──────── RECORDED INFORMATION

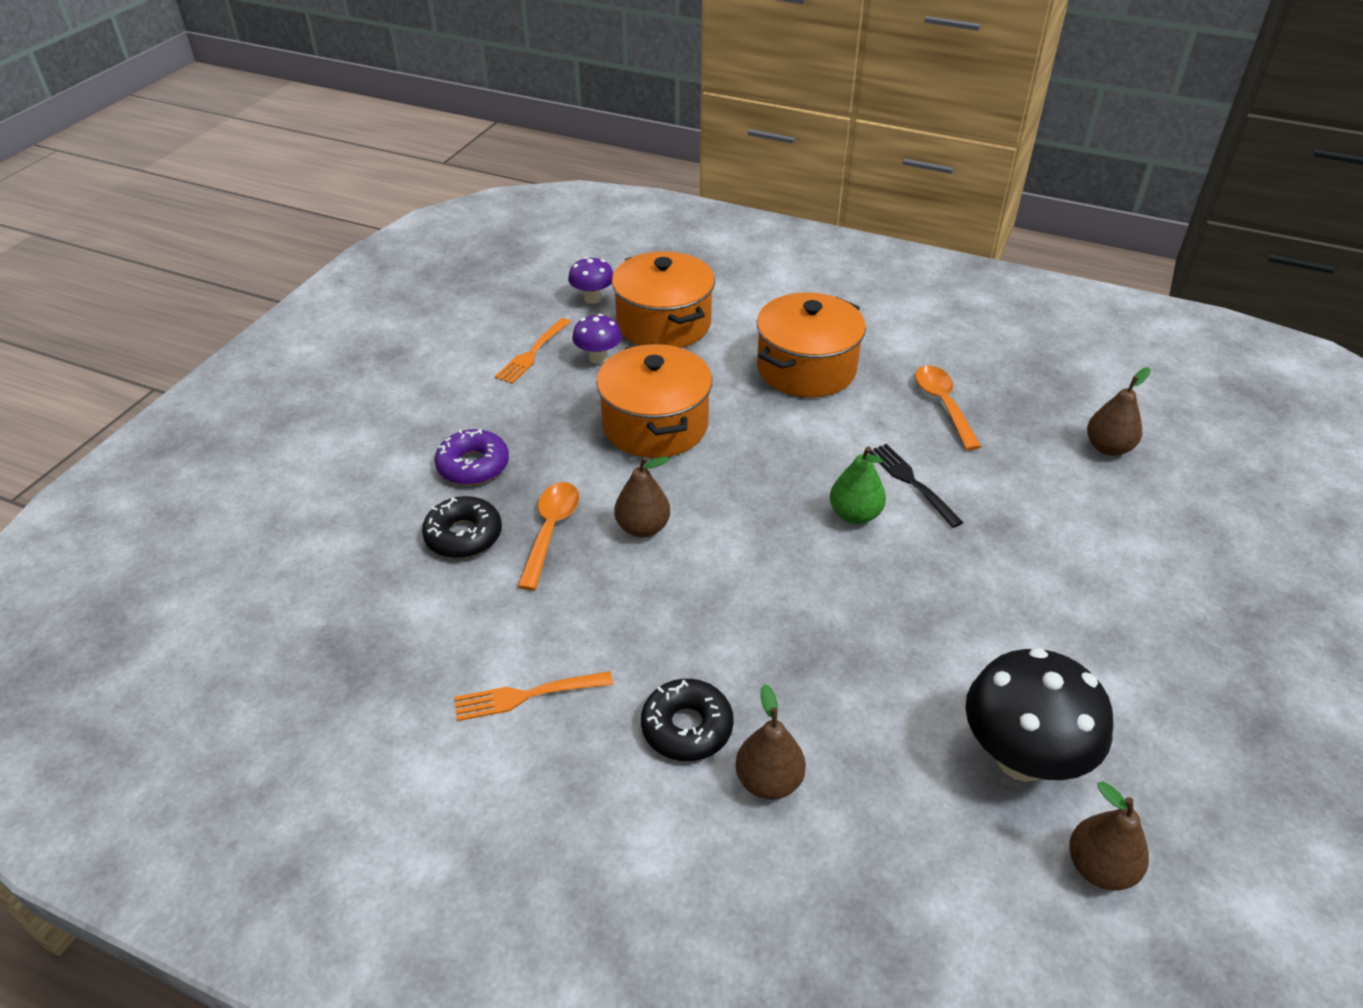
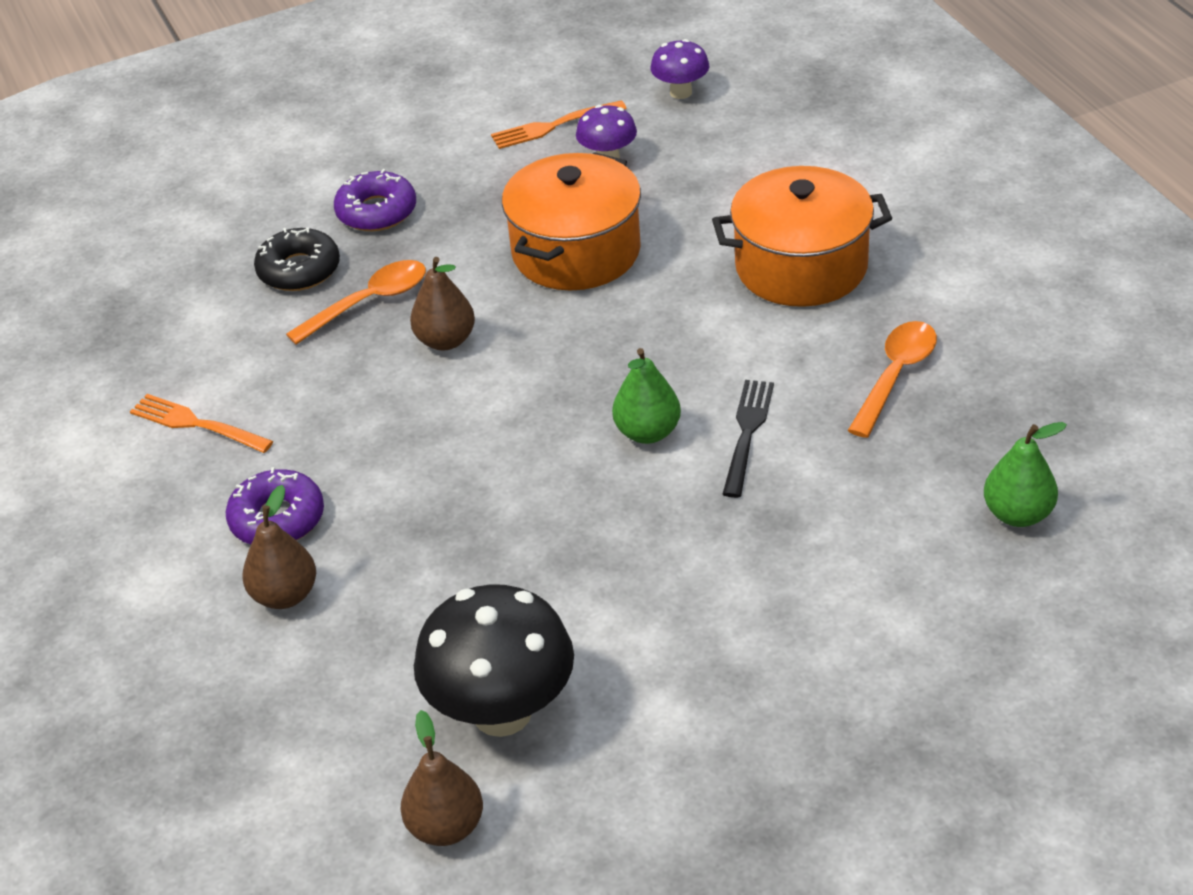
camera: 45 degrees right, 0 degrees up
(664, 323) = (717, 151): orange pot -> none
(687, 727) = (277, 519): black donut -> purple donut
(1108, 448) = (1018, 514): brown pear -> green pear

────────────────
──────── RECORDED INFORMATION

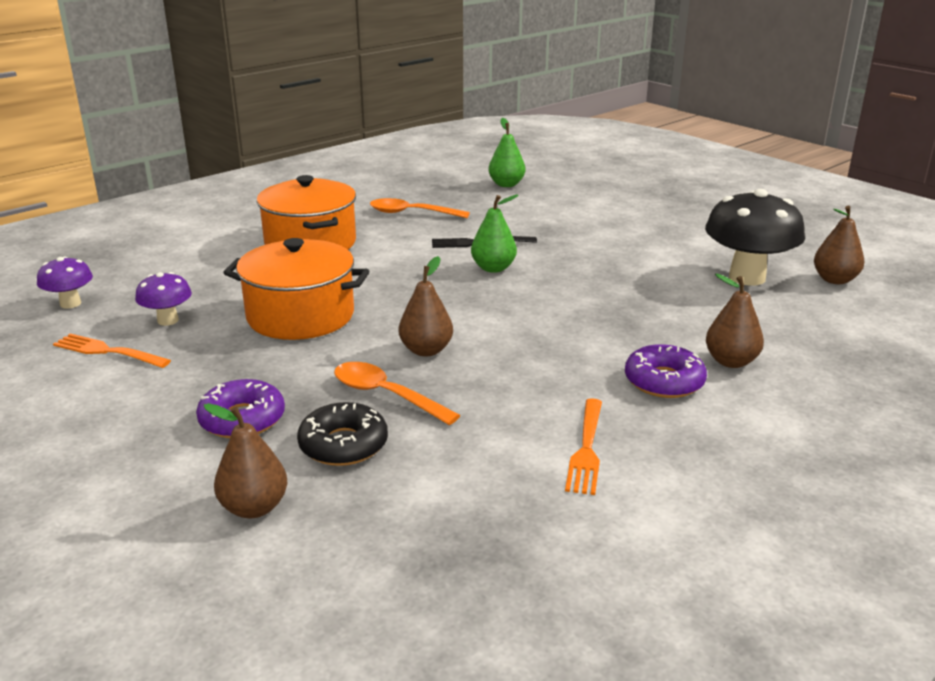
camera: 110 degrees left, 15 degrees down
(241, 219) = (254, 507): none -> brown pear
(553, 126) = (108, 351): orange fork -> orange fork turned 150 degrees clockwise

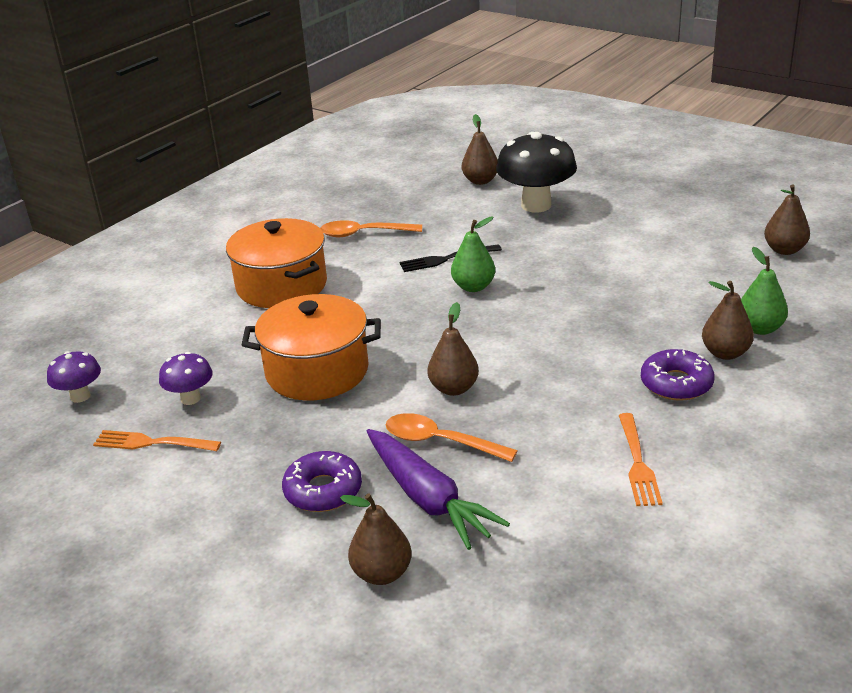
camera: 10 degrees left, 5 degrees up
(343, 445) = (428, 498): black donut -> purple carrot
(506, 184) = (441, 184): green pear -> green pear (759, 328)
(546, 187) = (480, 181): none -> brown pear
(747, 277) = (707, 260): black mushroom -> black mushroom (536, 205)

────────────────

▶ _EXERCISE DESCRIPTION_
In the listing above, locate the line containing "camera: 45 degrees right, 0 degrees up" and the line containing "(1108, 448) = (1018, 514): brown". Extract those two lines and every line between them, exactly as written, and only those.

▶ _ANSWER BOX_
camera: 45 degrees right, 0 degrees up
(664, 323) = (717, 151): orange pot -> none
(687, 727) = (277, 519): black donut -> purple donut
(1108, 448) = (1018, 514): brown pear -> green pear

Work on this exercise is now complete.